• ACTION ITEM
Copy all entries exactly, and wherever an entry holds a picture, leave that picture out.

• RECORDS PROVIDED

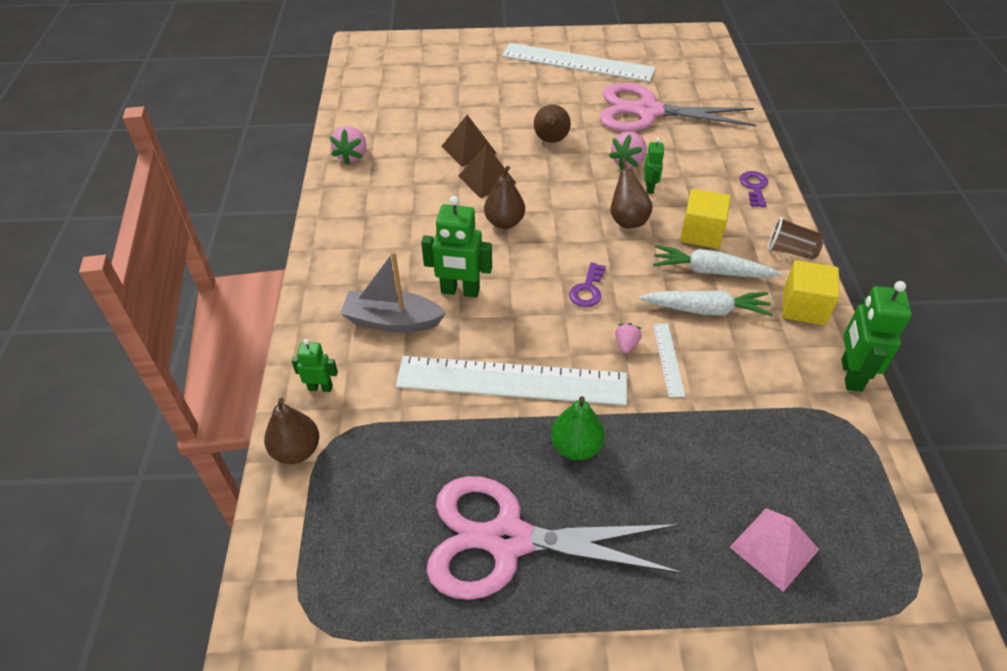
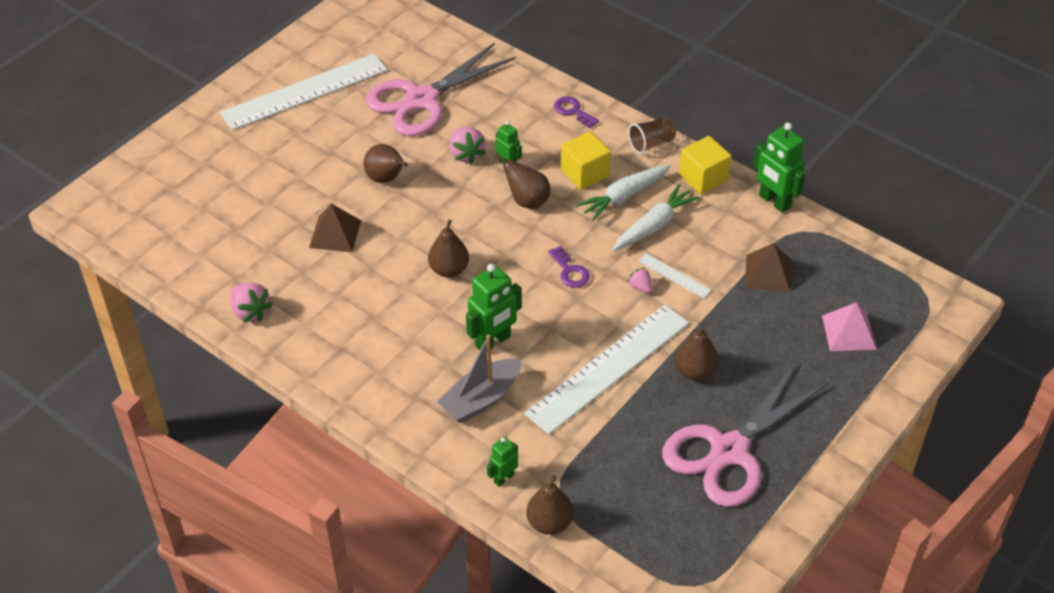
camera: 50 degrees left, 0 degrees up
brown pyramid [459,144,516,198] -> brown pyramid moved to [745,243,791,292]
green pear [551,396,605,460] -> brown pear [675,326,719,381]

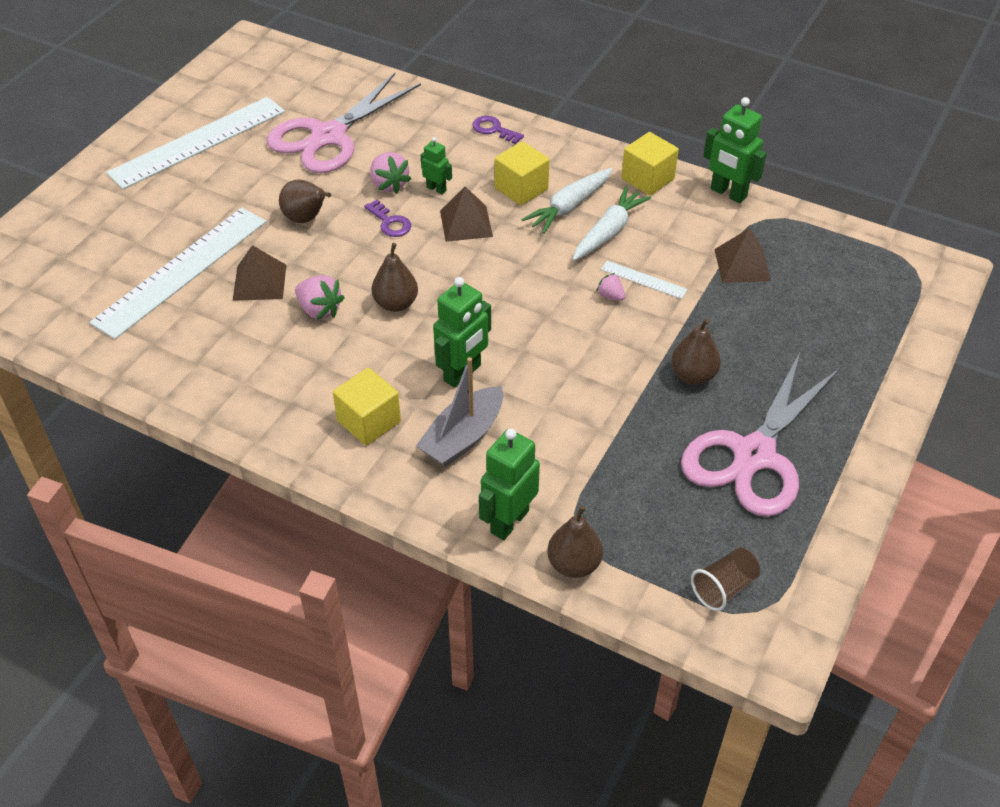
camera: 10 degrees left, 0 degrees up
pink strawberry [230,283,273,323] -> pink strawberry moved to [295,275,345,320]
green robot [487,437,518,487] -> green robot [479,429,540,540], size x1.78
brown pear [495,153,550,209] -> brown pyramid [440,186,493,242]
white ruler [524,304,689,435] -> white ruler moved to [89,208,266,339]
purple key [548,246,590,288] -> purple key moved to [364,200,411,237]
brown cup [628,117,676,154] -> brown cup moved to [691,548,760,611]
pink pyramid [822,302,876,351] -> none
none -> yellow cube [333,368,401,446]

• ANSWER AREA
camera: 50 degrees left, 0 degrees up
brown pyramid [459,144,516,198] -> brown pyramid moved to [745,243,791,292]
green pear [551,396,605,460] -> brown pear [675,326,719,381]

camera: 10 degrees left, 0 degrees up
pink strawberry [230,283,273,323] -> pink strawberry moved to [295,275,345,320]
green robot [487,437,518,487] -> green robot [479,429,540,540], size x1.78
brown pear [495,153,550,209] -> brown pyramid [440,186,493,242]
white ruler [524,304,689,435] -> white ruler moved to [89,208,266,339]
purple key [548,246,590,288] -> purple key moved to [364,200,411,237]
brown cup [628,117,676,154] -> brown cup moved to [691,548,760,611]
pink pyramid [822,302,876,351] -> none
none -> yellow cube [333,368,401,446]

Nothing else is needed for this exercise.